» **WHAT YOU SHOULD DO**
Please, in the data that follows, copy exactly the lines from the line with "blue spoon [525,457,636,540]" through the last one, both included. Do not include pictures.

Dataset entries
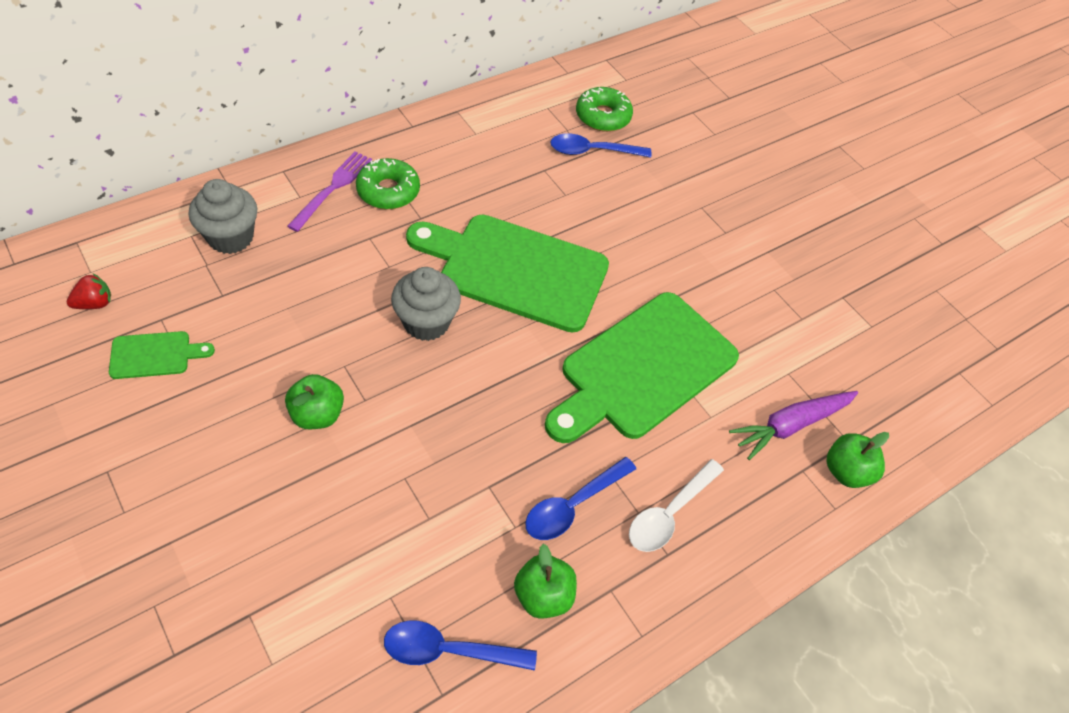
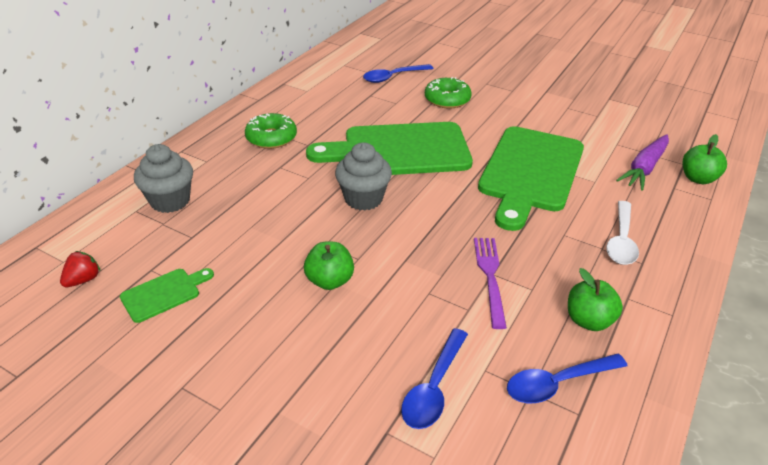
camera: 20 degrees left, 15 degrees down
purple fork [287,151,372,232] -> purple fork moved to [474,238,507,329]
blue spoon [525,457,636,540] -> blue spoon moved to [401,328,468,429]
green donut [576,87,633,132] -> green donut moved to [425,77,472,109]

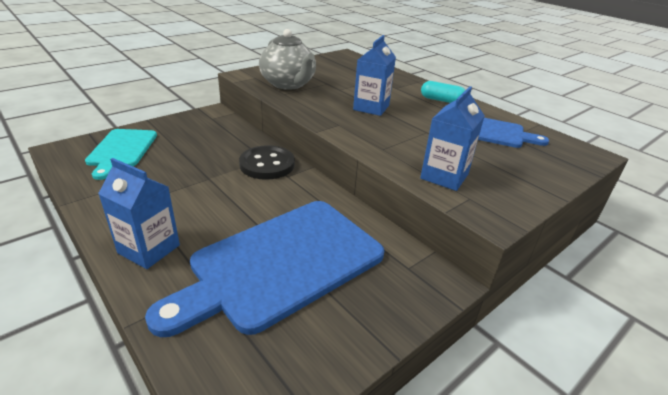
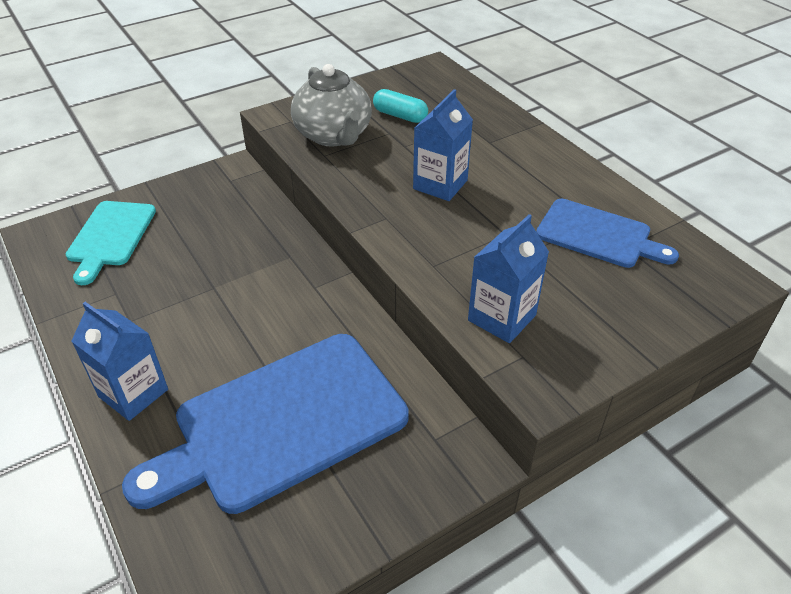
camera: 10 degrees right, 10 degrees up
black button [239,145,295,180] -> none
turquoise capsule [421,81,465,103] -> turquoise capsule moved to [373,89,428,123]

» **EXERCISE RESPONSE**
blue spoon [525,457,636,540] -> blue spoon moved to [401,328,468,429]
green donut [576,87,633,132] -> green donut moved to [425,77,472,109]

camera: 10 degrees right, 10 degrees up
black button [239,145,295,180] -> none
turquoise capsule [421,81,465,103] -> turquoise capsule moved to [373,89,428,123]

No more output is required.